▶ **GIVEN RECORDS**
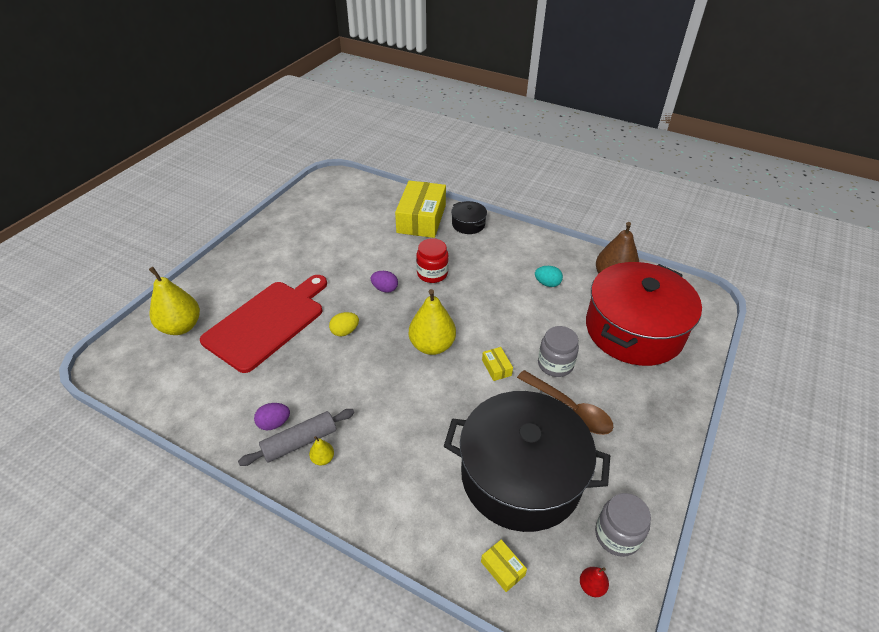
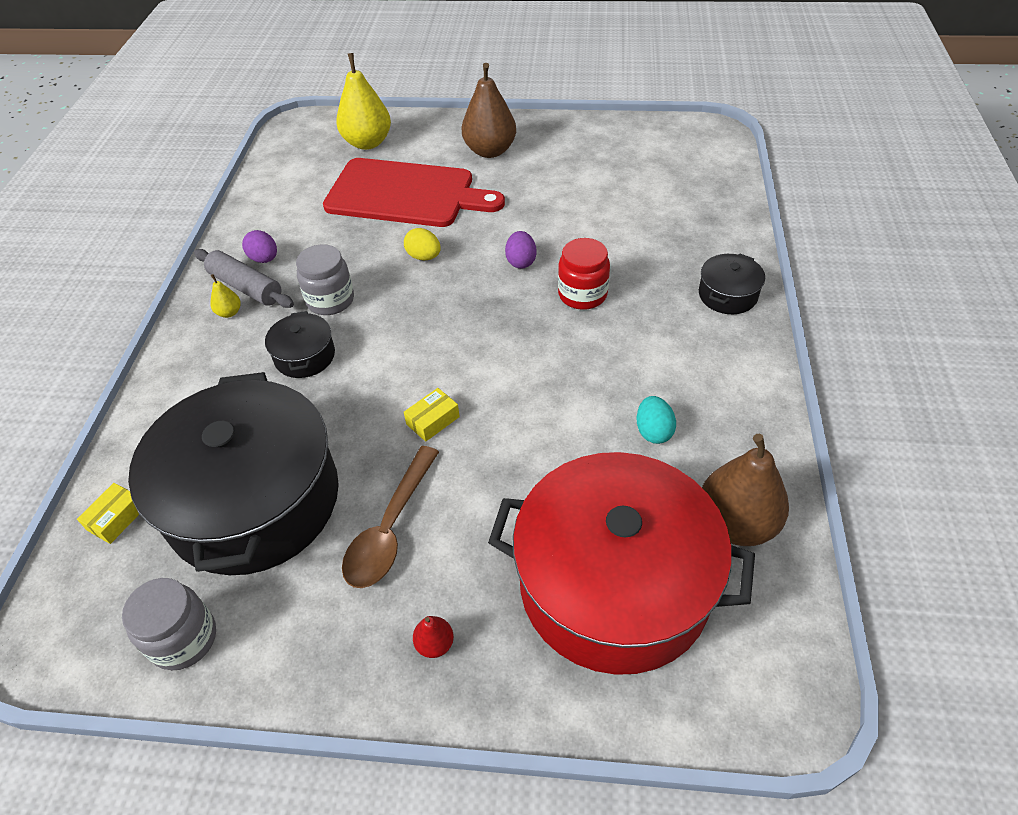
camera: 70 degrees right, 5 degrees up
(259, 267) = (490, 151): none -> brown pear
(402, 420) = (304, 356): none -> black pot
(421, 219) = (697, 243): yellow box -> none
(432, 345) = (441, 341): yellow pear -> none
(555, 364) = (473, 488): grey jar -> grey jar (330, 300)
(591, 586) = (103, 622): red pear -> red pear (435, 644)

▶ **BRIEF**
Produce exactly the lines from the one containing "(432, 345) = (441, 341): yellow pear -> none" through the final line of the records above, both included, and no others.

▶ **RESPONSE AREA**
(432, 345) = (441, 341): yellow pear -> none
(555, 364) = (473, 488): grey jar -> grey jar (330, 300)
(591, 586) = (103, 622): red pear -> red pear (435, 644)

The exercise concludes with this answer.